* [What you should do]
The entries below hold a line with "red flower pot [176,134,270,259] -> none" and a line with "white key [199,386,319,419]". Return those lines and all that lie between them, exactly and only.
### Data to examine ###
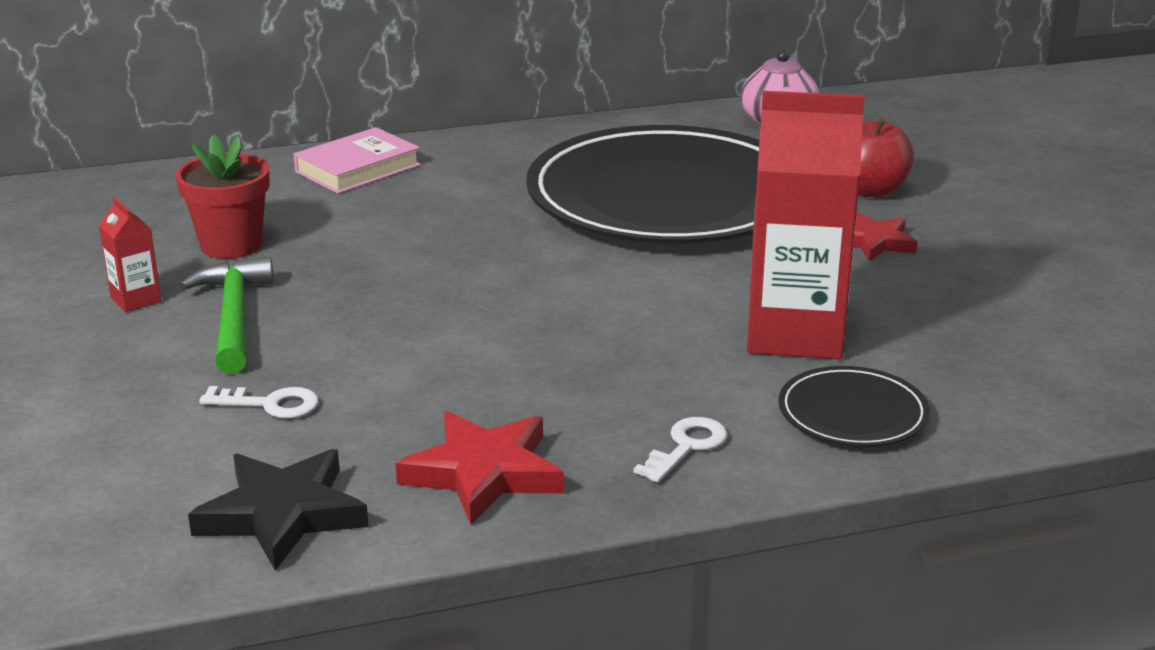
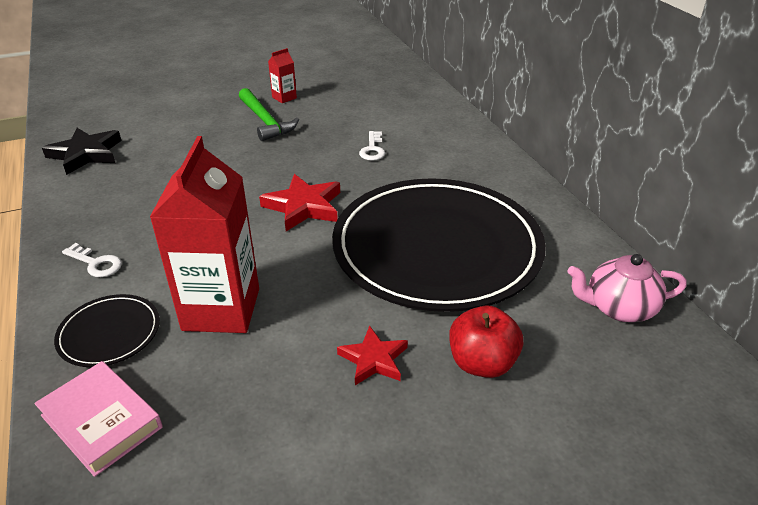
camera: 85 degrees right, 10 degrees up
red flower pot [176,134,270,259] -> none
green hammer [180,257,274,374] -> green hammer turned 75 degrees clockwise [239,88,299,141]
white key [199,386,319,419] -> white key moved to [359,131,385,161]
pink book [294,127,420,194] -> pink book moved to [34,361,163,477]
red star [396,411,564,524] -> red star moved to [259,174,340,231]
###
* [Solution]
red flower pot [176,134,270,259] -> none
green hammer [180,257,274,374] -> green hammer turned 75 degrees clockwise [239,88,299,141]
white key [199,386,319,419] -> white key moved to [359,131,385,161]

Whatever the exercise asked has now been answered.